[Assignment] Starting with the line with "R6: 270 (N004, N014) -> none" in the entries below and going on through the line with "U2 pin E: N007 -> N003", output every line exactly and nothing more. No pictures.

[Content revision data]
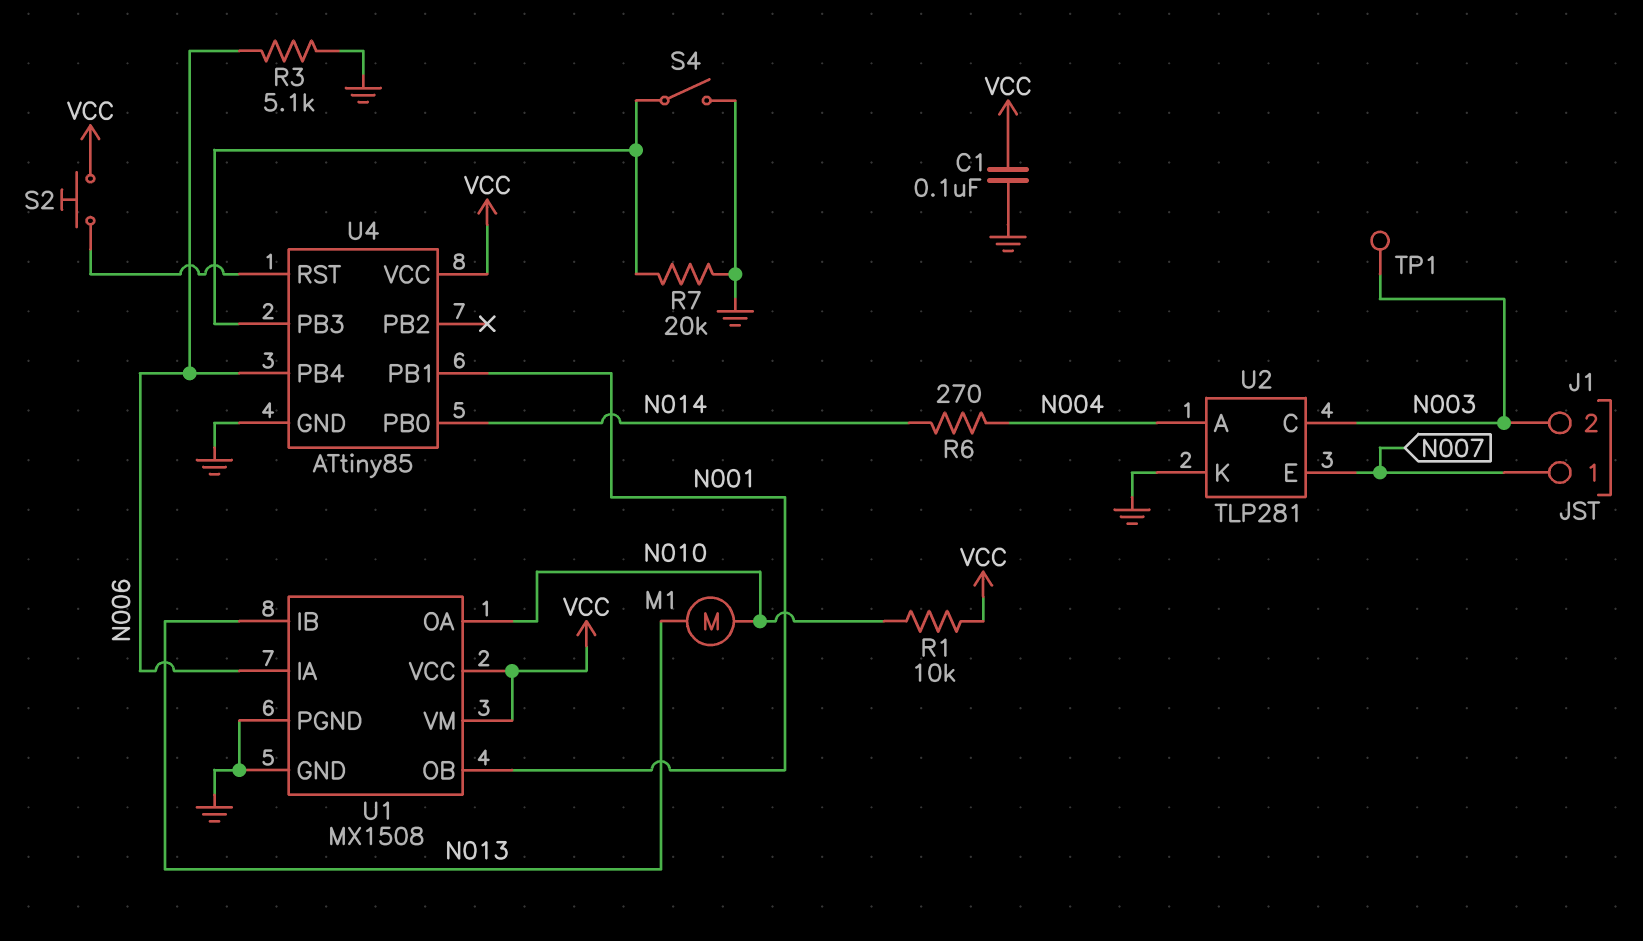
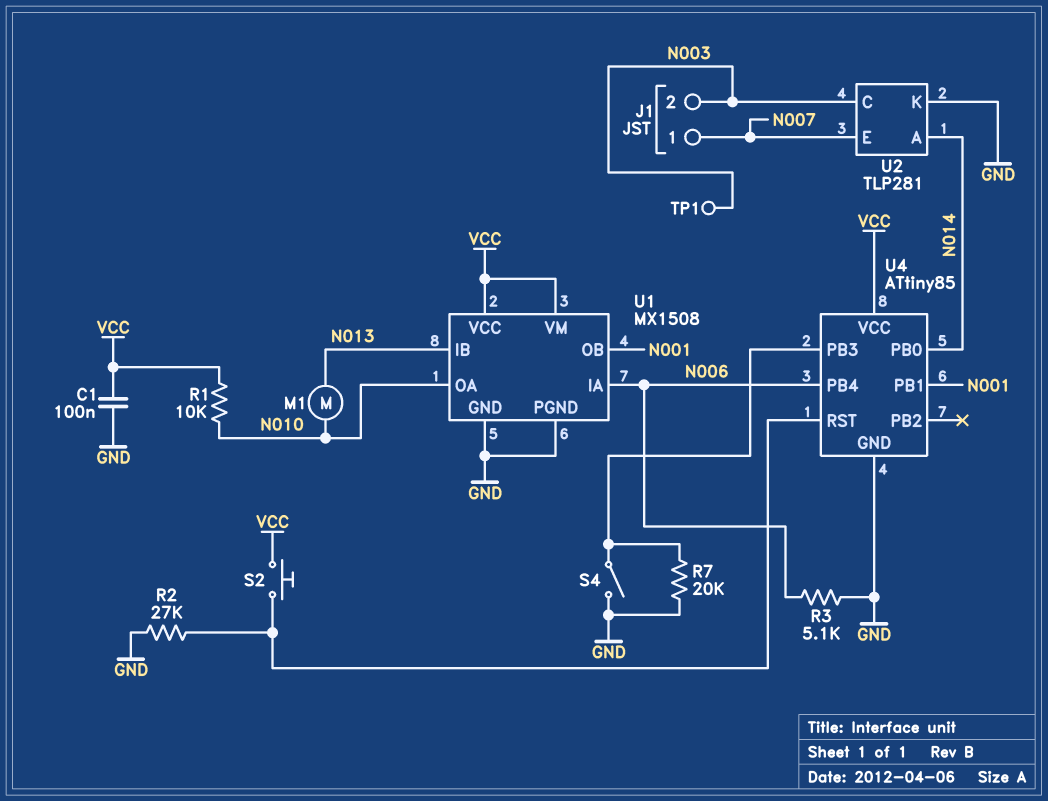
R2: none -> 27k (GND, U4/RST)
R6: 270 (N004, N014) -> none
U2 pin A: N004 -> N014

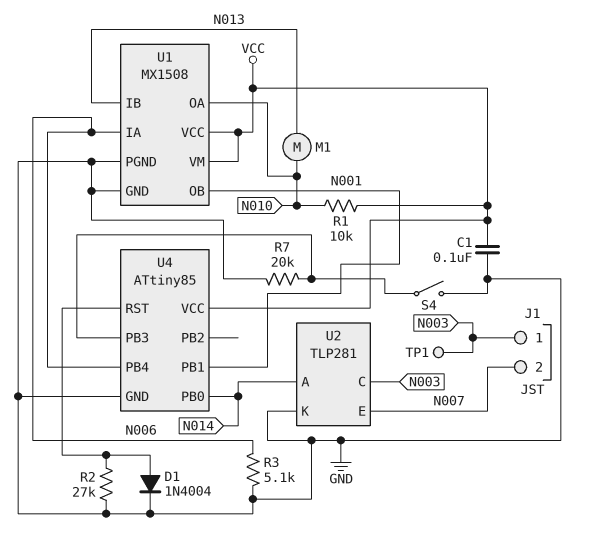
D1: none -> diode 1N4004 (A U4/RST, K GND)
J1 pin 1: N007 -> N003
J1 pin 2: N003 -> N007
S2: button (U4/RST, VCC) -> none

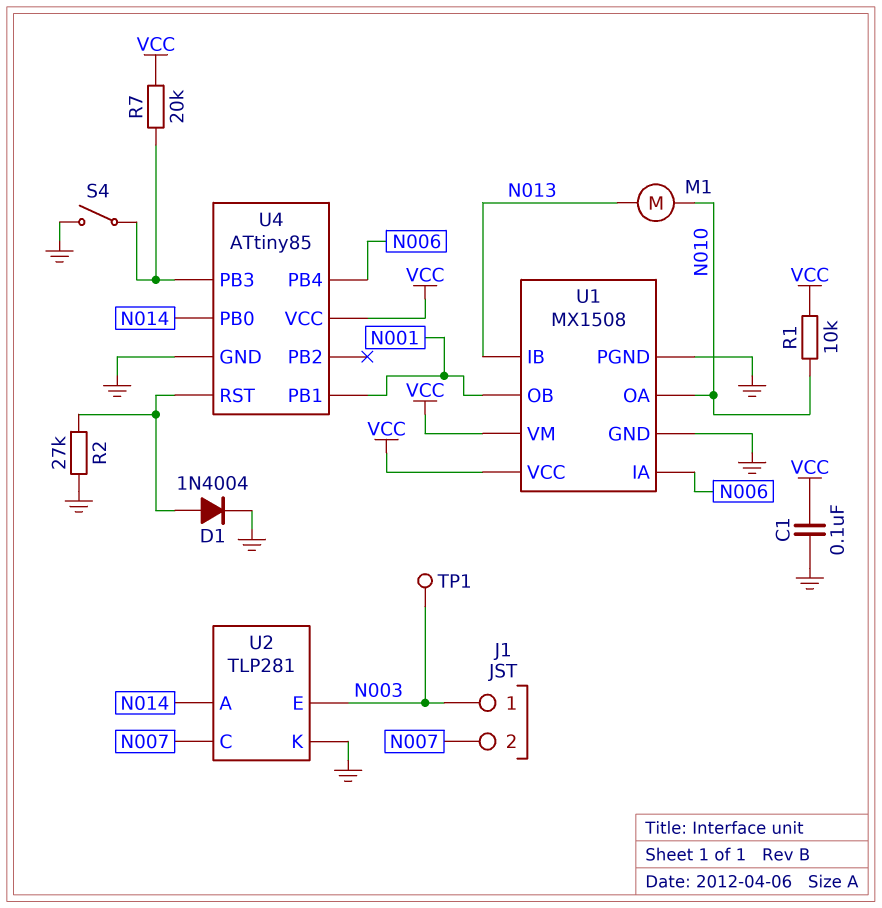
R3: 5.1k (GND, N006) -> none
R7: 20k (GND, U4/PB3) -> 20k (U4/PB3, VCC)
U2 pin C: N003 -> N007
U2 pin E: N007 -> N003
* * *
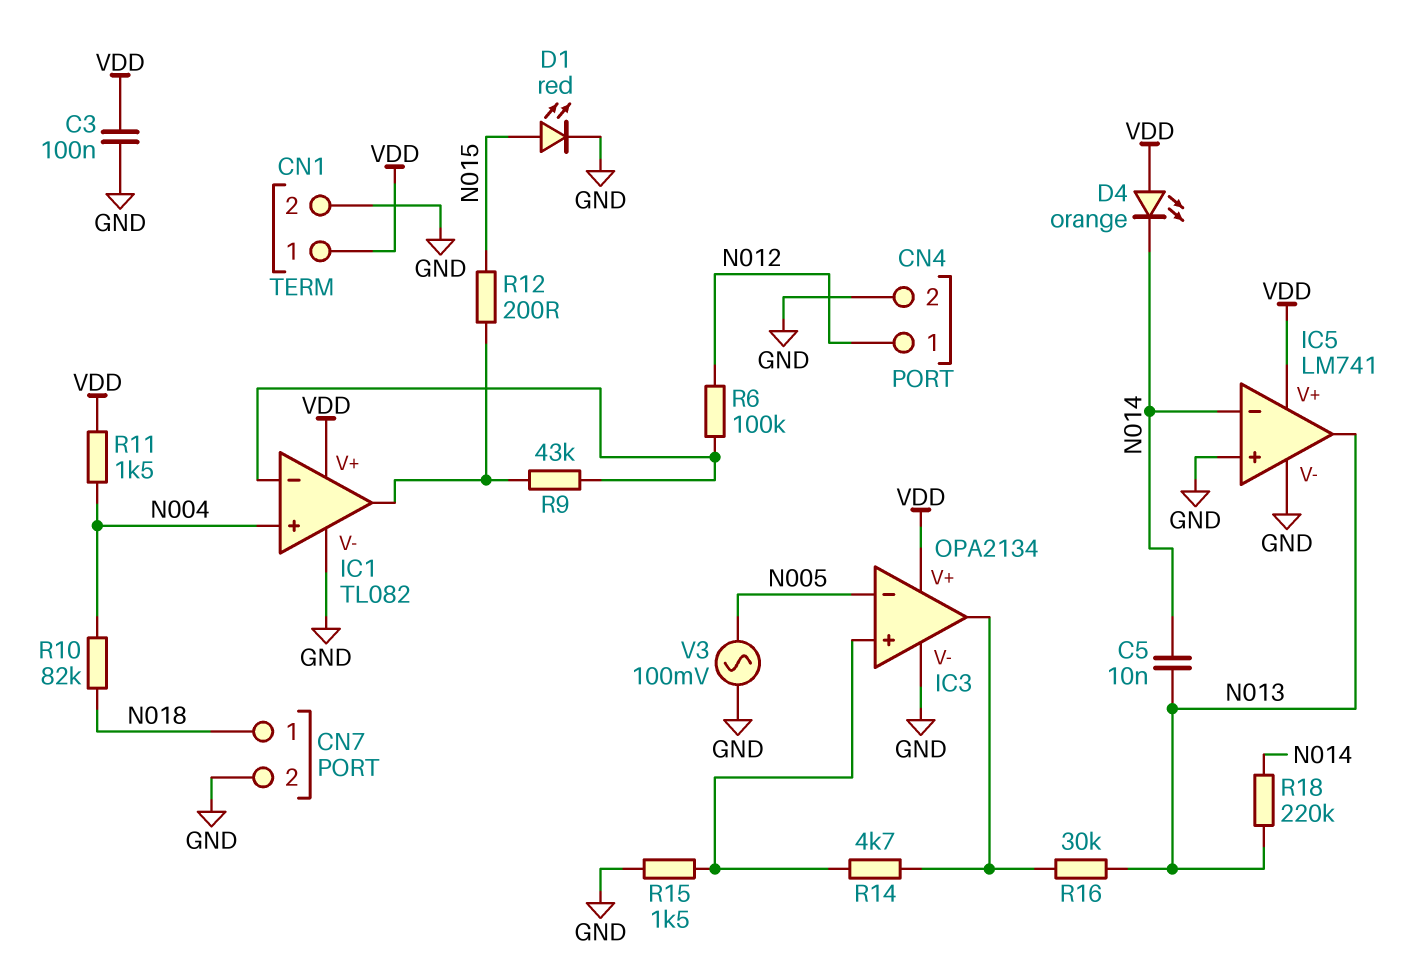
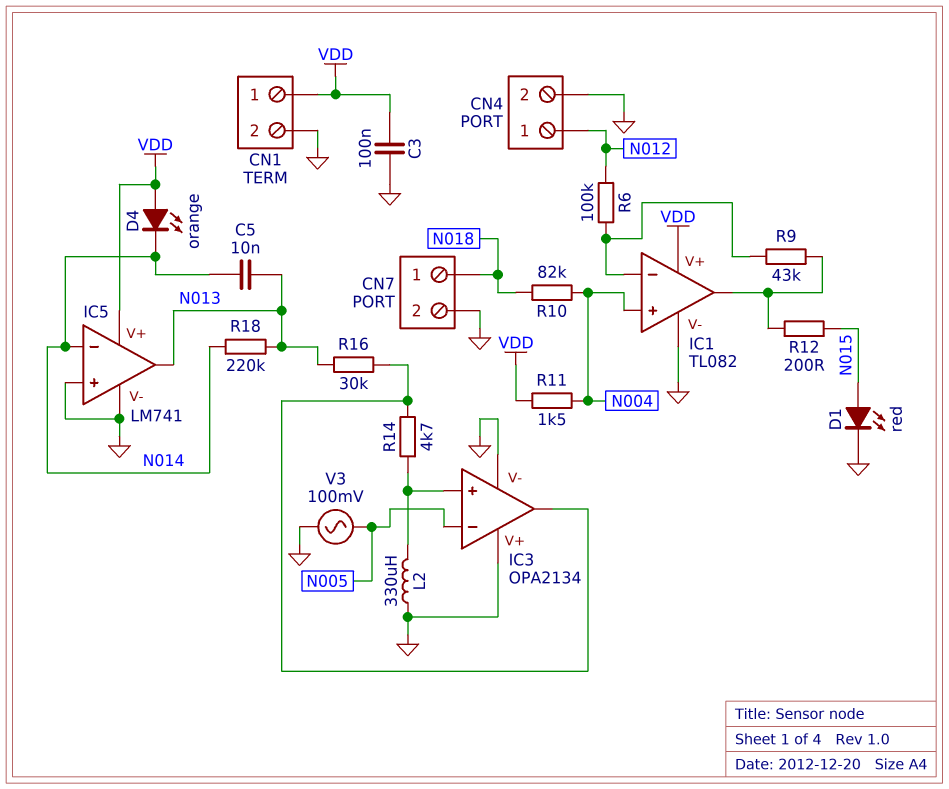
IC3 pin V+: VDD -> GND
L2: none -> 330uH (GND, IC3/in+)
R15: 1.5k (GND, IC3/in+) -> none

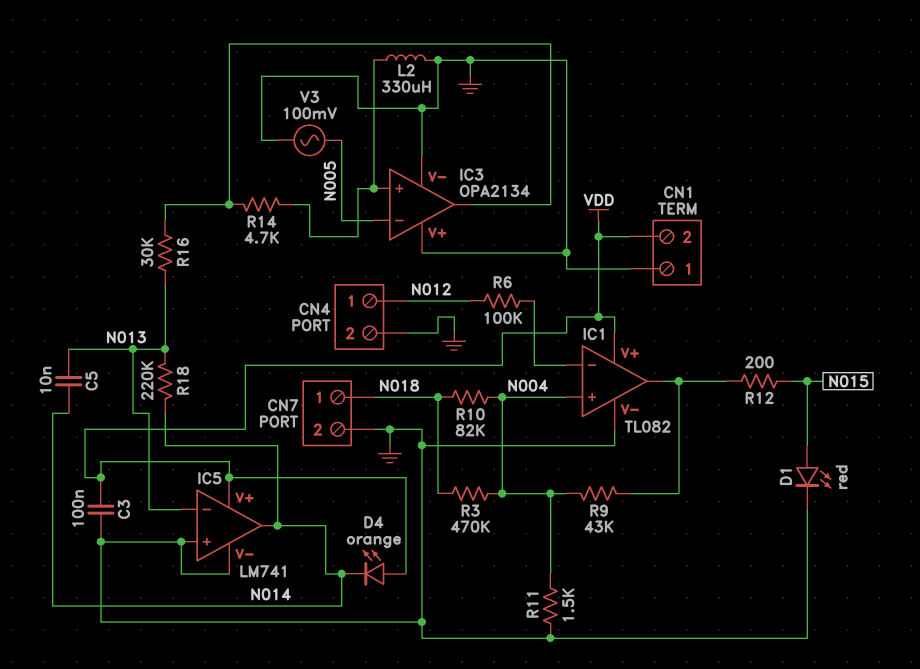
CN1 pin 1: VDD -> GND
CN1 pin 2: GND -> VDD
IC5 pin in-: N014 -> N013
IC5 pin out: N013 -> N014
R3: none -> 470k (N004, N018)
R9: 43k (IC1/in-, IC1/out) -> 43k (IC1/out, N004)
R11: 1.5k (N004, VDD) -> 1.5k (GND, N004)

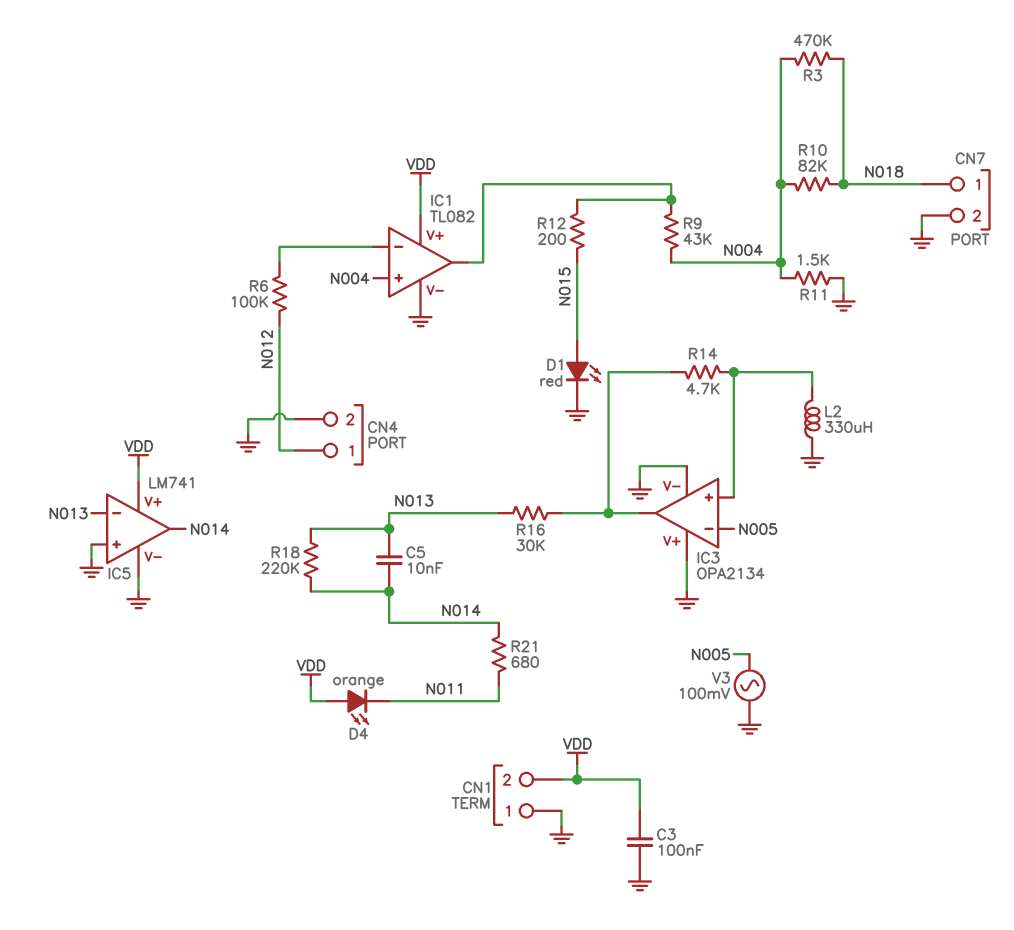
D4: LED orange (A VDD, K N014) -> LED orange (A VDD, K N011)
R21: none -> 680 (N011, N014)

[Solution]
R6: 270 (N004, N014) -> none
U2 pin A: N004 -> N014

D1: none -> diode 1N4004 (A U4/RST, K GND)
J1 pin 1: N007 -> N003
J1 pin 2: N003 -> N007
S2: button (U4/RST, VCC) -> none

R3: 5.1k (GND, N006) -> none
R7: 20k (GND, U4/PB3) -> 20k (U4/PB3, VCC)
U2 pin C: N003 -> N007
U2 pin E: N007 -> N003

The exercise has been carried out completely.